#### Aim of the exercise
With all pictures excluded, restate the records that follow exactly as written.

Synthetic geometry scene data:
########
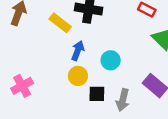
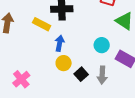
cyan circle: (111, 60) -> (102, 45), moved
black square: (97, 94) -> (81, 74), turned -32

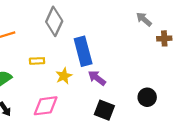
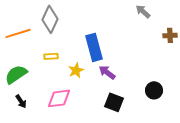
gray arrow: (144, 19) -> (143, 11), moved
gray diamond: (54, 21) -> (50, 19), moved

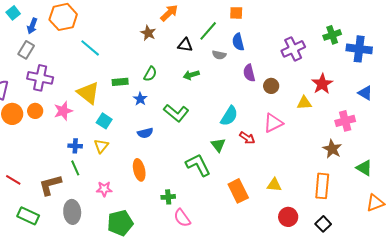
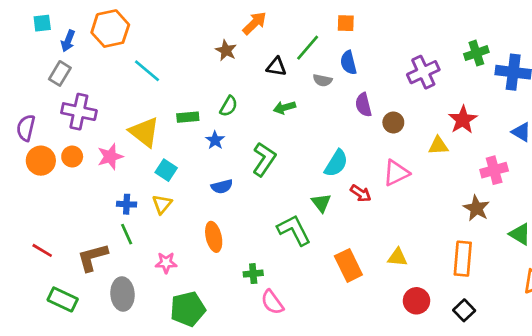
cyan square: (13, 13) -> (42, 23), turned 32
green L-shape: (176, 113) -> (264, 159), turned -95

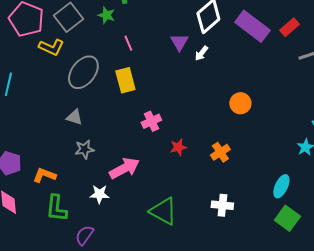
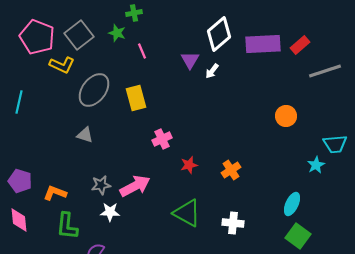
purple rectangle: (252, 26) -> (263, 44), turned -40
pink line: (128, 43) -> (142, 51), moved
orange circle: (240, 103) -> (286, 116), moved
gray star: (84, 149) -> (101, 185), moved
green triangle: (163, 211) -> (187, 213), moved

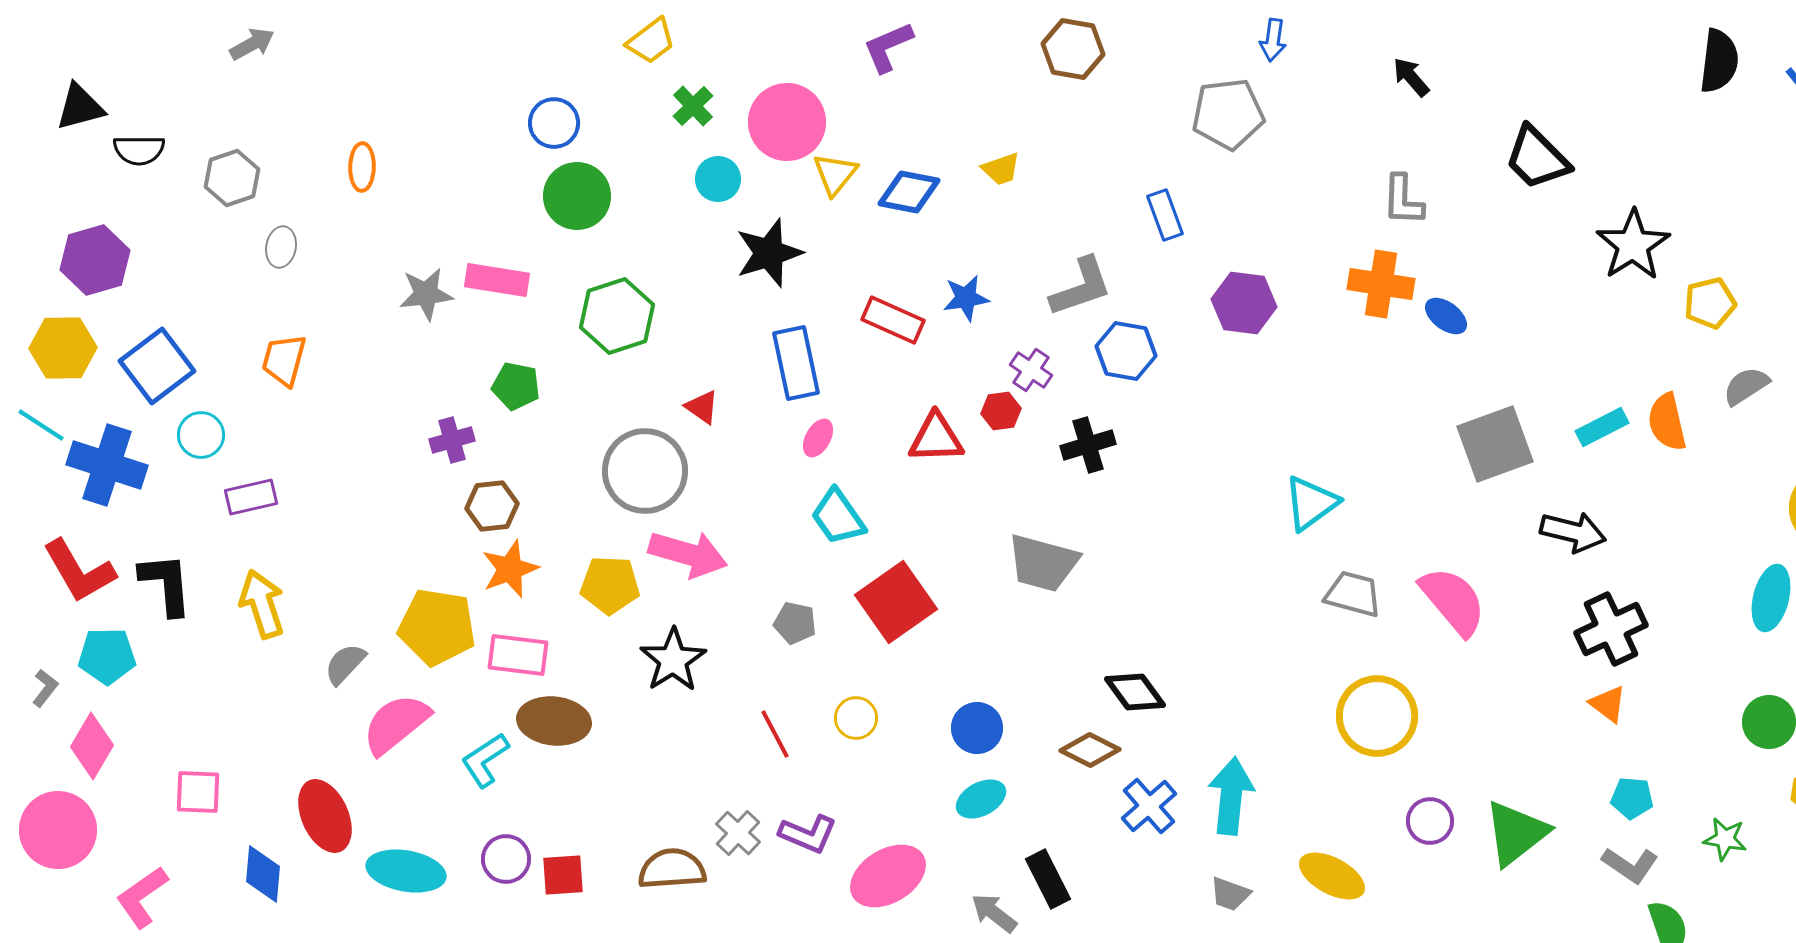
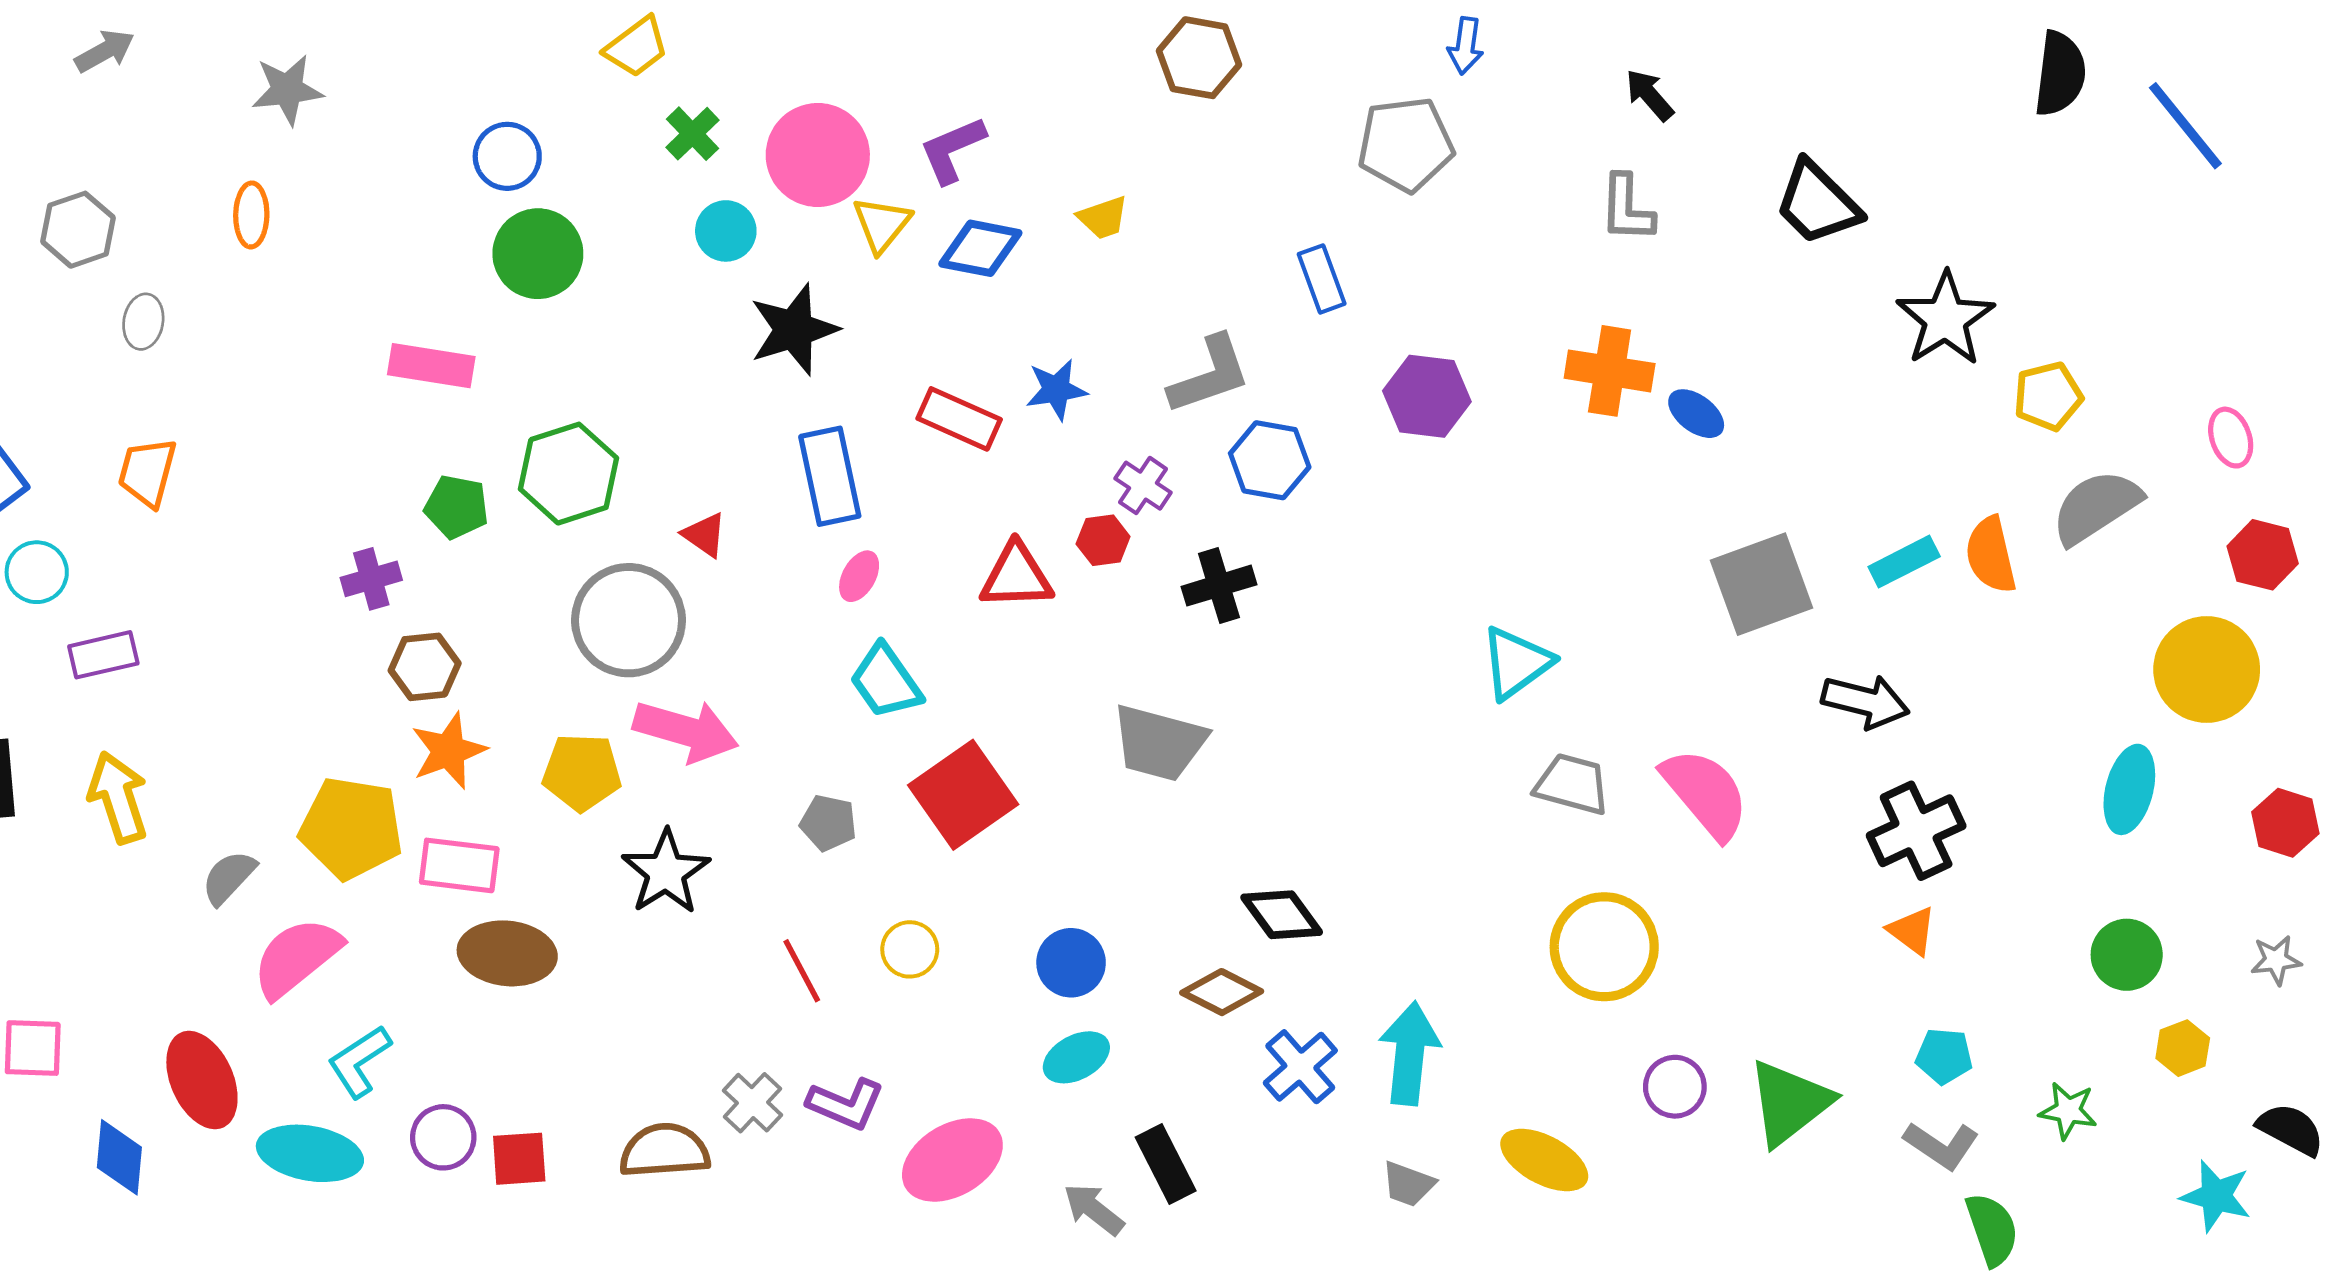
purple L-shape: (888, 47) -> (952, 150), moved
gray L-shape: (1403, 200) -> (1627, 208), moved
gray star: (426, 294) -> (287, 90), moved
green hexagon: (617, 316) -> (569, 474), moved
gray semicircle: (1746, 386) -> (2096, 507), size x1.5
cyan L-shape: (485, 760) -> (359, 1061), moved

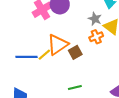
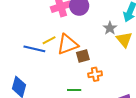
orange cross: (96, 37) -> (95, 74), moved
yellow line: (44, 55) -> (49, 40), moved

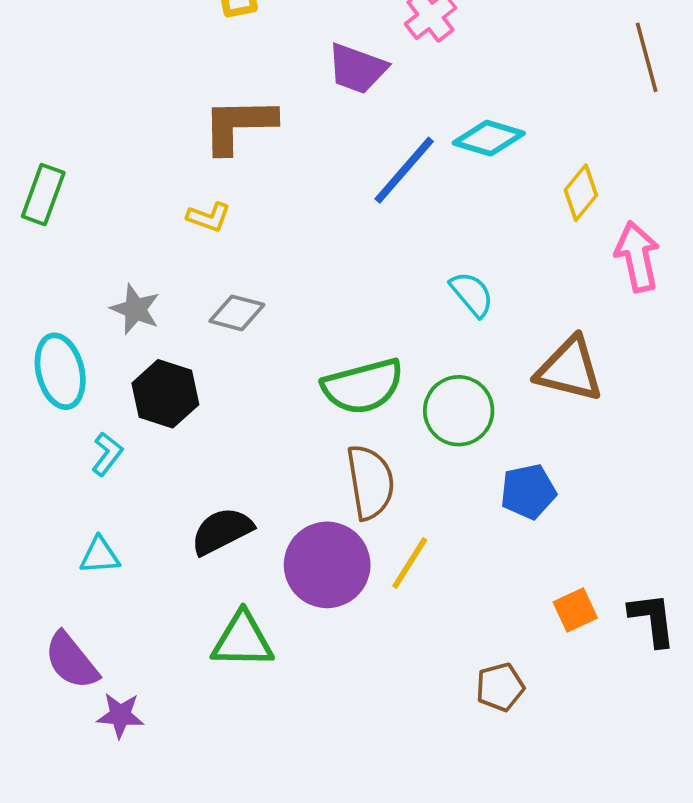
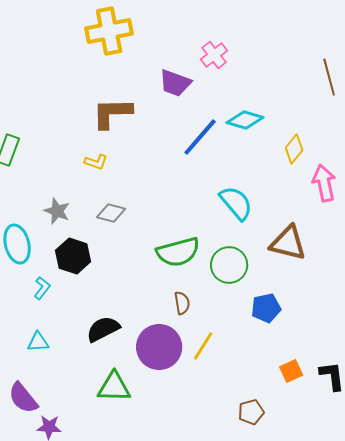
cyan semicircle: (472, 294) -> (236, 203), size x1.4
brown semicircle: (370, 482) -> (182, 303), size x0.6

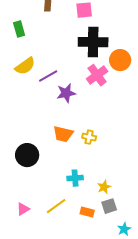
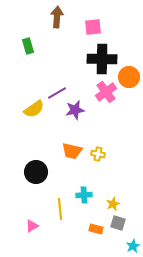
yellow semicircle: (25, 66) -> (34, 109), moved
yellow line: (56, 206) -> (60, 209), moved, turned -60
gray square: (109, 206) -> (118, 223), turned 35

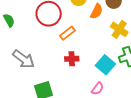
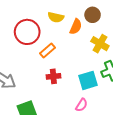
cyan square: (105, 65) -> (88, 80), turned 36

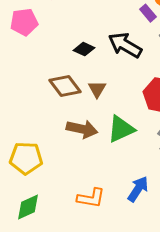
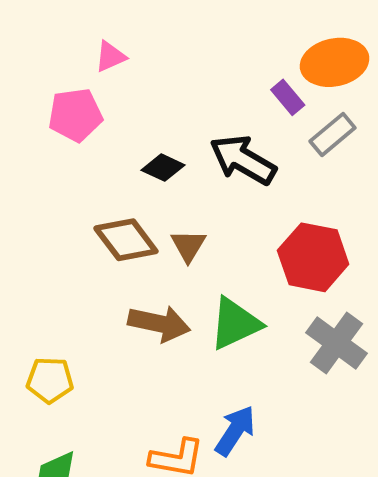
pink pentagon: (24, 22) -> (75, 115), moved
yellow pentagon: (26, 158) -> (50, 380), size x0.7
blue arrow: (138, 189) -> (235, 431), moved

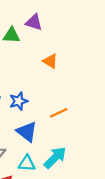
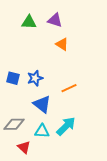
purple triangle: (34, 22) -> (55, 20), moved

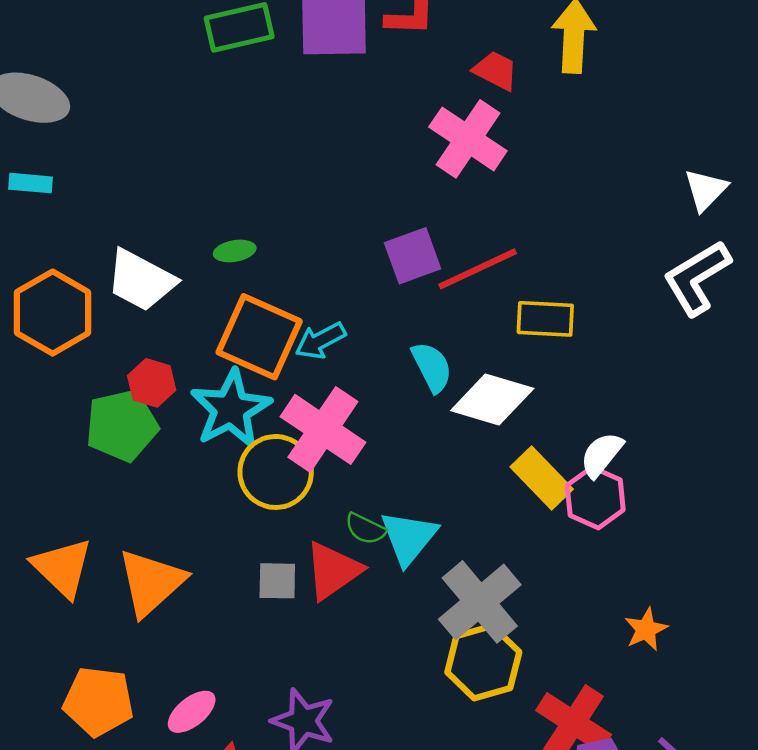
########
#### Task response
cyan circle: (111, 60) -> (102, 45), moved
black square: (97, 94) -> (81, 74), turned -32

gray arrow: (144, 19) -> (143, 11), moved
gray diamond: (54, 21) -> (50, 19), moved

cyan square: (13, 13) -> (42, 23), turned 32
green L-shape: (176, 113) -> (264, 159), turned -95

purple rectangle: (252, 26) -> (263, 44), turned -40
pink line: (128, 43) -> (142, 51), moved
orange circle: (240, 103) -> (286, 116), moved
gray star: (84, 149) -> (101, 185), moved
green triangle: (163, 211) -> (187, 213), moved

purple L-shape: (888, 47) -> (952, 150), moved
gray L-shape: (1403, 200) -> (1627, 208), moved
gray star: (426, 294) -> (287, 90), moved
green hexagon: (617, 316) -> (569, 474), moved
gray semicircle: (1746, 386) -> (2096, 507), size x1.5
cyan L-shape: (485, 760) -> (359, 1061), moved

orange cross: (96, 37) -> (95, 74), moved
yellow line: (44, 55) -> (49, 40), moved

cyan semicircle: (472, 294) -> (236, 203), size x1.4
brown semicircle: (370, 482) -> (182, 303), size x0.6

yellow semicircle: (25, 66) -> (34, 109), moved
yellow line: (56, 206) -> (60, 209), moved, turned -60
gray square: (109, 206) -> (118, 223), turned 35

cyan square: (105, 65) -> (88, 80), turned 36

pink pentagon: (24, 22) -> (75, 115), moved
yellow pentagon: (26, 158) -> (50, 380), size x0.7
blue arrow: (138, 189) -> (235, 431), moved

purple triangle: (34, 22) -> (55, 20), moved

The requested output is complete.